** EXERCISE DATA follows **

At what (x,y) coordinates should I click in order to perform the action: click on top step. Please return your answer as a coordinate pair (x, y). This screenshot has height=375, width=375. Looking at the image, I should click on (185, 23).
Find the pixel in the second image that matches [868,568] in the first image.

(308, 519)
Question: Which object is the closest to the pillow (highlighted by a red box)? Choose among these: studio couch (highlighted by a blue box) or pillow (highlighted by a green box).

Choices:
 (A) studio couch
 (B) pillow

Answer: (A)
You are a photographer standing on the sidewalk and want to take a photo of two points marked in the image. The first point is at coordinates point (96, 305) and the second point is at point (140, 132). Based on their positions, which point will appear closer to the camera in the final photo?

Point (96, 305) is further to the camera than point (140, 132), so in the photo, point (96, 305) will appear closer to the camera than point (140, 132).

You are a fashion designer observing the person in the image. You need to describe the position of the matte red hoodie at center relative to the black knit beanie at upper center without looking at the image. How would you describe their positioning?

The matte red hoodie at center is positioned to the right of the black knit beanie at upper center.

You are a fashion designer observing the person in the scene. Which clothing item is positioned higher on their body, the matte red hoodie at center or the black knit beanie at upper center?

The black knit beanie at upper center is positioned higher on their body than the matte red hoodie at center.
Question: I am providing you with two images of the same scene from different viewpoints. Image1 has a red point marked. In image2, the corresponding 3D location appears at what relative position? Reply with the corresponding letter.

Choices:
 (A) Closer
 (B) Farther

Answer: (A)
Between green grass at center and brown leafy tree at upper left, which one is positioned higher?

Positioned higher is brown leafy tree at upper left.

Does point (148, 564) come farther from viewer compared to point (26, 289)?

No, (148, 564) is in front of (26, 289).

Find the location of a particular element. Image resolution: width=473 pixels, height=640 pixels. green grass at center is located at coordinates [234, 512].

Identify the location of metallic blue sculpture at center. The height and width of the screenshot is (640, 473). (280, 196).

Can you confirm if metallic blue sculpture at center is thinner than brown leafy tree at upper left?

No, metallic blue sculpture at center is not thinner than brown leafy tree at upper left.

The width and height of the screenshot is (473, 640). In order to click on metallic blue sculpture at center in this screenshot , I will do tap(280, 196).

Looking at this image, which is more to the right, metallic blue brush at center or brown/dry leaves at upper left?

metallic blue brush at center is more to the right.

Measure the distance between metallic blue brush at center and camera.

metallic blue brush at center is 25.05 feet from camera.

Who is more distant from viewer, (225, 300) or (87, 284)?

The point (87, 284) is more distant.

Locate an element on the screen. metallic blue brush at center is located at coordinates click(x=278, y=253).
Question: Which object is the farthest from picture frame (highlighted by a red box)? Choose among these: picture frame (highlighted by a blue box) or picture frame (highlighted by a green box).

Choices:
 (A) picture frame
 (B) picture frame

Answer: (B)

** End of EXERCISE DATA **

## THE PROBLEM
Put every line of the items above into a Markdown table with the columns "Number" and "Item line," one row per line and blank lines omitted.

## OUTPUT
| Number | Item line |
|---|---|
| 1 | At what (x,y) coordinates should I click in order to perform the action: click on top step. Please return your answer as a coordinate pair (x, y). This screenshot has height=375, width=375. Looking at the image, I should click on (185, 23). |
| 2 | Find the pixel in the second image that matches [868,568] in the first image. |
| 3 | (308, 519) |
| 4 | Question: Which object is the closest to the pillow (highlighted by a red box)? Choose among these: studio couch (highlighted by a blue box) or pillow (highlighted by a green box). |
| 5 | Choices: |
| 6 |  (A) studio couch |
| 7 |  (B) pillow |
| 8 | Answer: (A) |
| 9 | You are a photographer standing on the sidewalk and want to take a photo of two points marked in the image. The first point is at coordinates point (96, 305) and the second point is at point (140, 132). Based on their positions, which point will appear closer to the camera in the final photo? |
| 10 | Point (96, 305) is further to the camera than point (140, 132), so in the photo, point (96, 305) will appear closer to the camera than point (140, 132). |
| 11 | You are a fashion designer observing the person in the image. You need to describe the position of the matte red hoodie at center relative to the black knit beanie at upper center without looking at the image. How would you describe their positioning? |
| 12 | The matte red hoodie at center is positioned to the right of the black knit beanie at upper center. |
| 13 | You are a fashion designer observing the person in the scene. Which clothing item is positioned higher on their body, the matte red hoodie at center or the black knit beanie at upper center? |
| 14 | The black knit beanie at upper center is positioned higher on their body than the matte red hoodie at center. |
| 15 | Question: I am providing you with two images of the same scene from different viewpoints. Image1 has a red point marked. In image2, the corresponding 3D location appears at what relative position? Reply with the corresponding letter. |
| 16 | Choices: |
| 17 |  (A) Closer |
| 18 |  (B) Farther |
| 19 | Answer: (A) |
| 20 | Between green grass at center and brown leafy tree at upper left, which one is positioned higher? |
| 21 | Positioned higher is brown leafy tree at upper left. |
| 22 | Does point (148, 564) come farther from viewer compared to point (26, 289)? |
| 23 | No, (148, 564) is in front of (26, 289). |
| 24 | Find the location of a particular element. Image resolution: width=473 pixels, height=640 pixels. green grass at center is located at coordinates [234, 512]. |
| 25 | Identify the location of metallic blue sculpture at center. The height and width of the screenshot is (640, 473). (280, 196). |
| 26 | Can you confirm if metallic blue sculpture at center is thinner than brown leafy tree at upper left? |
| 27 | No, metallic blue sculpture at center is not thinner than brown leafy tree at upper left. |
| 28 | The width and height of the screenshot is (473, 640). In order to click on metallic blue sculpture at center in this screenshot , I will do tap(280, 196). |
| 29 | Looking at this image, which is more to the right, metallic blue brush at center or brown/dry leaves at upper left? |
| 30 | metallic blue brush at center is more to the right. |
| 31 | Measure the distance between metallic blue brush at center and camera. |
| 32 | metallic blue brush at center is 25.05 feet from camera. |
| 33 | Who is more distant from viewer, (225, 300) or (87, 284)? |
| 34 | The point (87, 284) is more distant. |
| 35 | Locate an element on the screen. metallic blue brush at center is located at coordinates click(x=278, y=253). |
| 36 | Question: Which object is the farthest from picture frame (highlighted by a red box)? Choose among these: picture frame (highlighted by a blue box) or picture frame (highlighted by a green box). |
| 37 | Choices: |
| 38 |  (A) picture frame |
| 39 |  (B) picture frame |
| 40 | Answer: (B) |